**WRITTEN EXERCISE:** Copy the items below word for word, omitting the pictures.

**DATA TO PROCESS:**
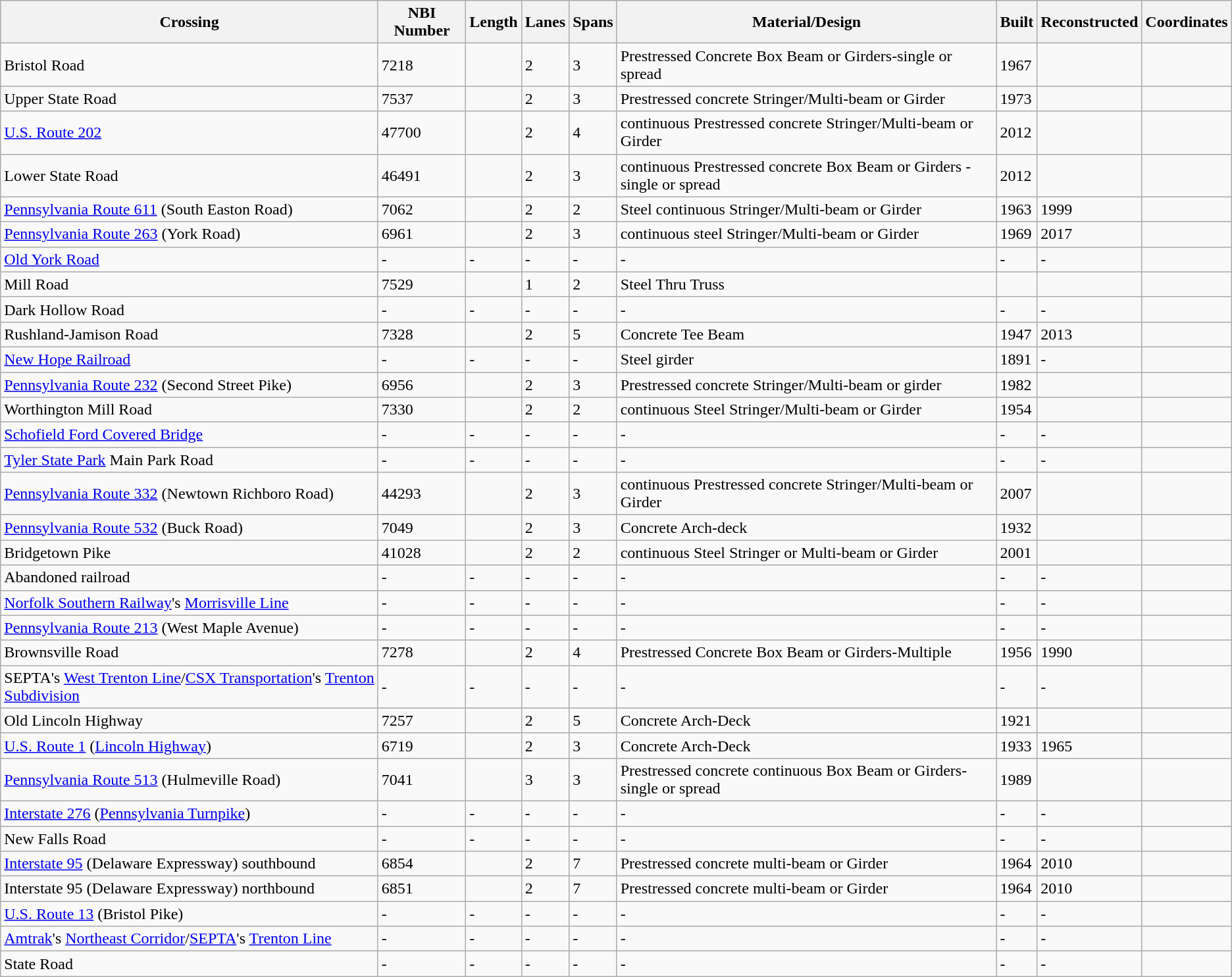
7330 [422, 410]
Prestressed Concrete Box Beam or Girders-single or spread [807, 64]
1990 [1090, 653]
1999 [1090, 209]
U.S. Route 202 [190, 133]
1921 [1017, 721]
7278 [422, 653]
Coordinates [1187, 22]
Steel girder [807, 359]
6719 [422, 746]
2013 [1090, 334]
NBI Number [422, 22]
2017 [1090, 234]
1973 [1017, 99]
Interstate 95 (Delaware Expressway) northbound [190, 889]
1969 [1017, 234]
Crossing [190, 22]
7049 [422, 528]
6956 [422, 385]
1963 [1017, 209]
7062 [422, 209]
Interstate 95 (Delaware Expressway) southbound [190, 864]
7328 [422, 334]
2007 [1017, 494]
Schofield Ford Covered Bridge [190, 435]
Pennsylvania Route 213 (West Maple Avenue) [190, 628]
Concrete Arch-deck [807, 528]
7529 [422, 284]
6854 [422, 864]
Steel Thru Truss [807, 284]
Pennsylvania Route 232 (Second Street Pike) [190, 385]
Amtrak's Northeast Corridor/SEPTA's Trenton Line [190, 939]
Material/Design [807, 22]
6851 [422, 889]
Concrete Tee Beam [807, 334]
Pennsylvania Route 332 (Newtown Richboro Road) [190, 494]
Abandoned railroad [190, 578]
U.S. Route 1 (Lincoln Highway) [190, 746]
Spans [593, 22]
Prestressed concrete Stringer/Multi-beam or Girder [807, 99]
1989 [1017, 779]
1965 [1090, 746]
Old York Road [190, 259]
Pennsylvania Route 611 (South Easton Road) [190, 209]
7537 [422, 99]
Pennsylvania Route 263 (York Road) [190, 234]
continuous steel Stringer/Multi-beam or Girder [807, 234]
Prestressed concrete continuous Box Beam or Girders-single or spread [807, 779]
Mill Road [190, 284]
41028 [422, 553]
Pennsylvania Route 513 (Hulmeville Road) [190, 779]
Built [1017, 22]
State Road [190, 964]
Reconstructed [1090, 22]
7257 [422, 721]
SEPTA's West Trenton Line/CSX Transportation's Trenton Subdivision [190, 687]
47700 [422, 133]
Upper State Road [190, 99]
1967 [1017, 64]
Norfolk Southern Railway's Morrisville Line [190, 603]
1956 [1017, 653]
Rushland-Jamison Road [190, 334]
Bridgetown Pike [190, 553]
New Hope Railroad [190, 359]
Interstate 276 (Pennsylvania Turnpike) [190, 813]
Pennsylvania Route 532 (Buck Road) [190, 528]
Steel continuous Stringer/Multi-beam or Girder [807, 209]
6961 [422, 234]
Brownsville Road [190, 653]
1932 [1017, 528]
Worthington Mill Road [190, 410]
Lanes [545, 22]
Lower State Road [190, 175]
1982 [1017, 385]
1933 [1017, 746]
2001 [1017, 553]
Dark Hollow Road [190, 309]
44293 [422, 494]
1 [545, 284]
7041 [422, 779]
U.S. Route 13 (Bristol Pike) [190, 914]
Length [494, 22]
Tyler State Park Main Park Road [190, 460]
1947 [1017, 334]
Old Lincoln Highway [190, 721]
continuous Steel Stringer or Multi-beam or Girder [807, 553]
continuous Prestressed concrete Box Beam or Girders - single or spread [807, 175]
1891 [1017, 359]
46491 [422, 175]
7218 [422, 64]
continuous Steel Stringer/Multi-beam or Girder [807, 410]
Bristol Road [190, 64]
Prestressed Concrete Box Beam or Girders-Multiple [807, 653]
New Falls Road [190, 839]
Prestressed concrete Stringer/Multi-beam or girder [807, 385]
1954 [1017, 410]
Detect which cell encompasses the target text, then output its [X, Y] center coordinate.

**TASK RESULT:**
7330 [422, 410]
Prestressed Concrete Box Beam or Girders-single or spread [807, 64]
1990 [1090, 653]
1999 [1090, 209]
U.S. Route 202 [190, 133]
1921 [1017, 721]
7278 [422, 653]
Coordinates [1187, 22]
Steel girder [807, 359]
6719 [422, 746]
2013 [1090, 334]
NBI Number [422, 22]
2017 [1090, 234]
1973 [1017, 99]
Interstate 95 (Delaware Expressway) northbound [190, 889]
1969 [1017, 234]
Crossing [190, 22]
7049 [422, 528]
6956 [422, 385]
1963 [1017, 209]
7062 [422, 209]
Interstate 95 (Delaware Expressway) southbound [190, 864]
7328 [422, 334]
2007 [1017, 494]
Schofield Ford Covered Bridge [190, 435]
Pennsylvania Route 213 (West Maple Avenue) [190, 628]
Concrete Arch-deck [807, 528]
7529 [422, 284]
6854 [422, 864]
Steel Thru Truss [807, 284]
Pennsylvania Route 232 (Second Street Pike) [190, 385]
Amtrak's Northeast Corridor/SEPTA's Trenton Line [190, 939]
Material/Design [807, 22]
6851 [422, 889]
Concrete Tee Beam [807, 334]
Pennsylvania Route 332 (Newtown Richboro Road) [190, 494]
Abandoned railroad [190, 578]
U.S. Route 1 (Lincoln Highway) [190, 746]
Spans [593, 22]
Prestressed concrete Stringer/Multi-beam or Girder [807, 99]
1989 [1017, 779]
1965 [1090, 746]
Old York Road [190, 259]
Pennsylvania Route 611 (South Easton Road) [190, 209]
7537 [422, 99]
Pennsylvania Route 263 (York Road) [190, 234]
continuous steel Stringer/Multi-beam or Girder [807, 234]
Prestressed concrete continuous Box Beam or Girders-single or spread [807, 779]
Mill Road [190, 284]
41028 [422, 553]
Pennsylvania Route 513 (Hulmeville Road) [190, 779]
Built [1017, 22]
State Road [190, 964]
Reconstructed [1090, 22]
7257 [422, 721]
SEPTA's West Trenton Line/CSX Transportation's Trenton Subdivision [190, 687]
47700 [422, 133]
Upper State Road [190, 99]
1967 [1017, 64]
Norfolk Southern Railway's Morrisville Line [190, 603]
1956 [1017, 653]
Rushland-Jamison Road [190, 334]
Bridgetown Pike [190, 553]
New Hope Railroad [190, 359]
Interstate 276 (Pennsylvania Turnpike) [190, 813]
Pennsylvania Route 532 (Buck Road) [190, 528]
Steel continuous Stringer/Multi-beam or Girder [807, 209]
6961 [422, 234]
Brownsville Road [190, 653]
1932 [1017, 528]
Worthington Mill Road [190, 410]
Lanes [545, 22]
Lower State Road [190, 175]
1982 [1017, 385]
1933 [1017, 746]
2001 [1017, 553]
Dark Hollow Road [190, 309]
44293 [422, 494]
1 [545, 284]
7041 [422, 779]
U.S. Route 13 (Bristol Pike) [190, 914]
Length [494, 22]
Tyler State Park Main Park Road [190, 460]
1947 [1017, 334]
Old Lincoln Highway [190, 721]
continuous Steel Stringer or Multi-beam or Girder [807, 553]
continuous Prestressed concrete Box Beam or Girders - single or spread [807, 175]
1891 [1017, 359]
46491 [422, 175]
7218 [422, 64]
continuous Steel Stringer/Multi-beam or Girder [807, 410]
Bristol Road [190, 64]
Prestressed Concrete Box Beam or Girders-Multiple [807, 653]
New Falls Road [190, 839]
Prestressed concrete Stringer/Multi-beam or girder [807, 385]
1954 [1017, 410]
Detect which cell encompasses the target text, then output its [X, Y] center coordinate.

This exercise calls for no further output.